··· LISTED ENTRIES ···

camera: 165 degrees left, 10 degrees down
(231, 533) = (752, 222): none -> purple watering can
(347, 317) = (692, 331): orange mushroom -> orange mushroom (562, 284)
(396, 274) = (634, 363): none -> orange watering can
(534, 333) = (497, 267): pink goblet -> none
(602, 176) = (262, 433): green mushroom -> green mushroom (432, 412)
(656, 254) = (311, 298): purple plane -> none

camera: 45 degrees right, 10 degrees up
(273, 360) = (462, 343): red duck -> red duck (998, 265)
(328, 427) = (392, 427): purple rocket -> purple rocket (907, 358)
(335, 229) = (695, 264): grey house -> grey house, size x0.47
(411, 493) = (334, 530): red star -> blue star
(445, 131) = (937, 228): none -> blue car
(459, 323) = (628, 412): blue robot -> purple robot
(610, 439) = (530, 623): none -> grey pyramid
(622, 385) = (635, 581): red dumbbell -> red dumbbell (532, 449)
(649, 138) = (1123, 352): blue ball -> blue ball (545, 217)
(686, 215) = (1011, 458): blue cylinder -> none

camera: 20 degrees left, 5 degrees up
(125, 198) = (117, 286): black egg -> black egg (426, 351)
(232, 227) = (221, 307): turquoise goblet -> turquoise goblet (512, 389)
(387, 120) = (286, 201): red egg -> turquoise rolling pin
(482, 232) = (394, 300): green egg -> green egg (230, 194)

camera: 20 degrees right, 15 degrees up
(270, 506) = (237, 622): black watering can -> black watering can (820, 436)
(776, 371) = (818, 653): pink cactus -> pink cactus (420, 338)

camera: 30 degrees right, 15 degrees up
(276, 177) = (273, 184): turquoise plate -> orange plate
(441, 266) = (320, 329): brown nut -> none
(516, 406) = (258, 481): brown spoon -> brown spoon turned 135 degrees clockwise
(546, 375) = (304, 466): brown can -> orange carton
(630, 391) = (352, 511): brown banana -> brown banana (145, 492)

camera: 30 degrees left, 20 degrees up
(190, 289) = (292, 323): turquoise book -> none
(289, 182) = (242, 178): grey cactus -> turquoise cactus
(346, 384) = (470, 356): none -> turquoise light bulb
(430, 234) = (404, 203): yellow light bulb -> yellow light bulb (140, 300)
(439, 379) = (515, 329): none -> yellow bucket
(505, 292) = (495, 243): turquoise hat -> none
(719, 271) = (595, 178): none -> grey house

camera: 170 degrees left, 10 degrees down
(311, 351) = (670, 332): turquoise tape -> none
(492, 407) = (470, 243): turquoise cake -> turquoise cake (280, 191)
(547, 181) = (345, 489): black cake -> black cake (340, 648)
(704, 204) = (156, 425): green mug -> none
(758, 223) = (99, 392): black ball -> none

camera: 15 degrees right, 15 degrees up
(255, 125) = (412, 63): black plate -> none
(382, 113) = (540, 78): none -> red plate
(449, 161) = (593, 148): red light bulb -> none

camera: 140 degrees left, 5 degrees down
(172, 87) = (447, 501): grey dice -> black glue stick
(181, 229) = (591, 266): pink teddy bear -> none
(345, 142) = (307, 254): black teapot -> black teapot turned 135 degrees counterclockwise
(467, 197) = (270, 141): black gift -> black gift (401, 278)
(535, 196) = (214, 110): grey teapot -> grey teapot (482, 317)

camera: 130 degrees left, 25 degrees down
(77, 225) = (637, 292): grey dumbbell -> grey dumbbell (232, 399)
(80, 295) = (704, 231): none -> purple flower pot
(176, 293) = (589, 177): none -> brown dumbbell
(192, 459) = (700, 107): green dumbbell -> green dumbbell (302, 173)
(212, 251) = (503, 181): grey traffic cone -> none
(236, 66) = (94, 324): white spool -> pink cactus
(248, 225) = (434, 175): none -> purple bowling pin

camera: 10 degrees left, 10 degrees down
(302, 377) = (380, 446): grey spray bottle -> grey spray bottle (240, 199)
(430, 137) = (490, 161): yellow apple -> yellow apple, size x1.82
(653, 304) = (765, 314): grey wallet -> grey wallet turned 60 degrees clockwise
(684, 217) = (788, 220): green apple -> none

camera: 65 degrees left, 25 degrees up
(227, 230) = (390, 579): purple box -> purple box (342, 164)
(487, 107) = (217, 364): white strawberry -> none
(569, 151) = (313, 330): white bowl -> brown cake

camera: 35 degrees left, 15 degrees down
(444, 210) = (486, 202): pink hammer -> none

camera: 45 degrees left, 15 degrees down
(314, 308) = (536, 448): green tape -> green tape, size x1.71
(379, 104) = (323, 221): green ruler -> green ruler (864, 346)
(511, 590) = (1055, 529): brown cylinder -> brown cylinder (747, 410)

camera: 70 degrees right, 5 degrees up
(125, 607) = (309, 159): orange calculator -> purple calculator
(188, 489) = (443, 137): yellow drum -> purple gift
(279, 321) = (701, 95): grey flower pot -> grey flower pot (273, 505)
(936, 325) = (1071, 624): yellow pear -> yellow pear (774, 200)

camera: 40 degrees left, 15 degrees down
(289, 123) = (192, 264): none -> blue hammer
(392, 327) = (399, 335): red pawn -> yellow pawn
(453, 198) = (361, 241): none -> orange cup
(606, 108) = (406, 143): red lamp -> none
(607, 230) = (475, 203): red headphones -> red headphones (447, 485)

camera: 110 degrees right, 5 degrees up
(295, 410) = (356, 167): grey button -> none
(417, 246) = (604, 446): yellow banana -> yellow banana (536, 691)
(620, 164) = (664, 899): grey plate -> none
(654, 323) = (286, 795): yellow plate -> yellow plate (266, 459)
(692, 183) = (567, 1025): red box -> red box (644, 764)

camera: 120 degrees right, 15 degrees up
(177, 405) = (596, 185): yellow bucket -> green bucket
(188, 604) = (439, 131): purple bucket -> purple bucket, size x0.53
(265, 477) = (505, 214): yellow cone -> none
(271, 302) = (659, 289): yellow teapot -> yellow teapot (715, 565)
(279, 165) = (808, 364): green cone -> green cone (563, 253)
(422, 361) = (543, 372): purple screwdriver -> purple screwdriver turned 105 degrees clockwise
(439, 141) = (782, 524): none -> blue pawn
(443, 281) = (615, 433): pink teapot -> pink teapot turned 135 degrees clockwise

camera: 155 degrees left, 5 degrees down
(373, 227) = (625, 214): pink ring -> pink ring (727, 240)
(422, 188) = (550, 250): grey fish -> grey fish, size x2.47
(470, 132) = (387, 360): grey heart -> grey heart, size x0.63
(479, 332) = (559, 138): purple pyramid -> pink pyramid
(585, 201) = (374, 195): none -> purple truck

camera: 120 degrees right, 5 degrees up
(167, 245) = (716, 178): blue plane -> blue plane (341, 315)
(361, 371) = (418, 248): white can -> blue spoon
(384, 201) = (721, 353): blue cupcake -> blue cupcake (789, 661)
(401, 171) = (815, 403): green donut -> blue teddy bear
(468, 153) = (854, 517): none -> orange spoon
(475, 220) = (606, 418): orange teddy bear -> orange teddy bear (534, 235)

···

§ **WHAT IS EXPECTED**: Your answer should be the lines above from the one containing "(622, 385) = (635, 581): red" through the one containing "(382, 113) = (540, 78): none -> red plate", copied exactly and with both ends kept.

§ **ANSWER FOR THIS EXERCISE**:
(622, 385) = (635, 581): red dumbbell -> red dumbbell (532, 449)
(649, 138) = (1123, 352): blue ball -> blue ball (545, 217)
(686, 215) = (1011, 458): blue cylinder -> none

camera: 20 degrees left, 5 degrees up
(125, 198) = (117, 286): black egg -> black egg (426, 351)
(232, 227) = (221, 307): turquoise goblet -> turquoise goblet (512, 389)
(387, 120) = (286, 201): red egg -> turquoise rolling pin
(482, 232) = (394, 300): green egg -> green egg (230, 194)

camera: 20 degrees right, 15 degrees up
(270, 506) = (237, 622): black watering can -> black watering can (820, 436)
(776, 371) = (818, 653): pink cactus -> pink cactus (420, 338)

camera: 30 degrees right, 15 degrees up
(276, 177) = (273, 184): turquoise plate -> orange plate
(441, 266) = (320, 329): brown nut -> none
(516, 406) = (258, 481): brown spoon -> brown spoon turned 135 degrees clockwise
(546, 375) = (304, 466): brown can -> orange carton
(630, 391) = (352, 511): brown banana -> brown banana (145, 492)

camera: 30 degrees left, 20 degrees up
(190, 289) = (292, 323): turquoise book -> none
(289, 182) = (242, 178): grey cactus -> turquoise cactus
(346, 384) = (470, 356): none -> turquoise light bulb
(430, 234) = (404, 203): yellow light bulb -> yellow light bulb (140, 300)
(439, 379) = (515, 329): none -> yellow bucket
(505, 292) = (495, 243): turquoise hat -> none
(719, 271) = (595, 178): none -> grey house

camera: 170 degrees left, 10 degrees down
(311, 351) = (670, 332): turquoise tape -> none
(492, 407) = (470, 243): turquoise cake -> turquoise cake (280, 191)
(547, 181) = (345, 489): black cake -> black cake (340, 648)
(704, 204) = (156, 425): green mug -> none
(758, 223) = (99, 392): black ball -> none

camera: 15 degrees right, 15 degrees up
(255, 125) = (412, 63): black plate -> none
(382, 113) = (540, 78): none -> red plate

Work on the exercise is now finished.